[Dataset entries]
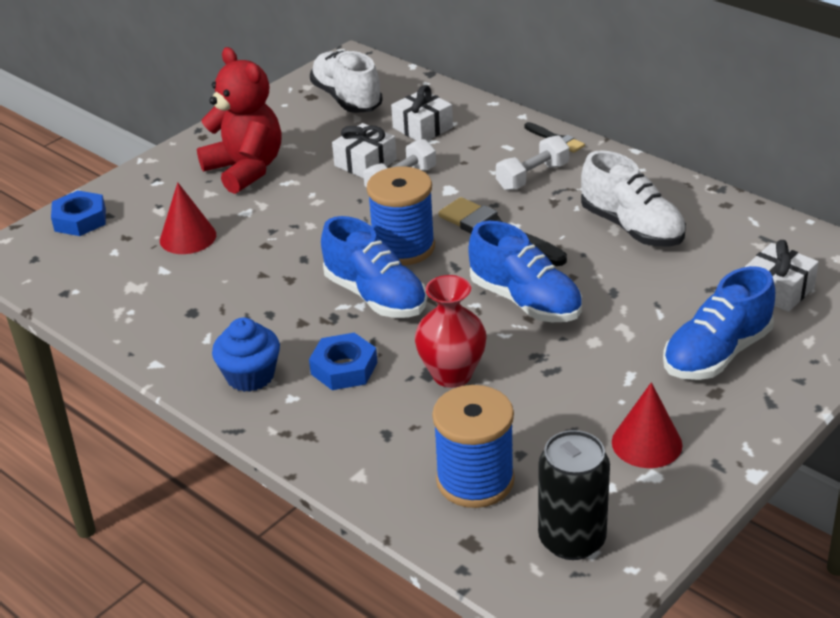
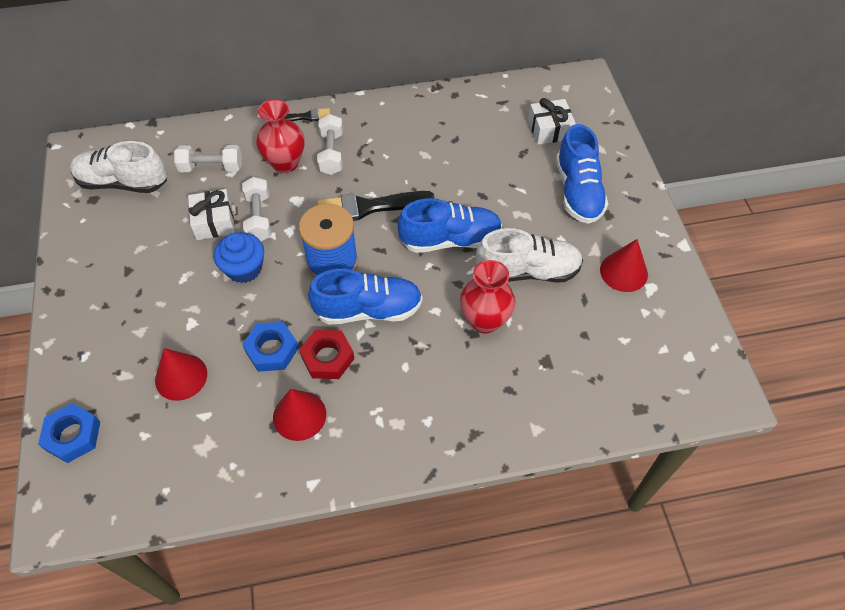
camera: 55 degrees left, 20 degrees up
red teddy bear [197,47,281,194] -> none
blue cupcake [212,317,280,392] -> blue cupcake moved to [214,232,264,283]
blue nut [309,333,377,390] -> blue nut moved to [242,322,299,372]
white gift [391,85,453,141] -> white dumbbell [174,145,242,172]
blue spool [432,385,515,508] -> none
black can [538,430,610,560] -> none
white shoe [581,150,686,247] -> white shoe moved to [476,228,583,283]
none -> red vase [256,99,305,173]
none -> red cone [273,389,326,441]
none -> red nut [299,330,354,379]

_Activity_
Copy exactly the line that contains "white shoe [581,150,686,247]" and every line after it, up to and including the last line of the records.

_Task response_
white shoe [581,150,686,247] -> white shoe moved to [476,228,583,283]
none -> red vase [256,99,305,173]
none -> red cone [273,389,326,441]
none -> red nut [299,330,354,379]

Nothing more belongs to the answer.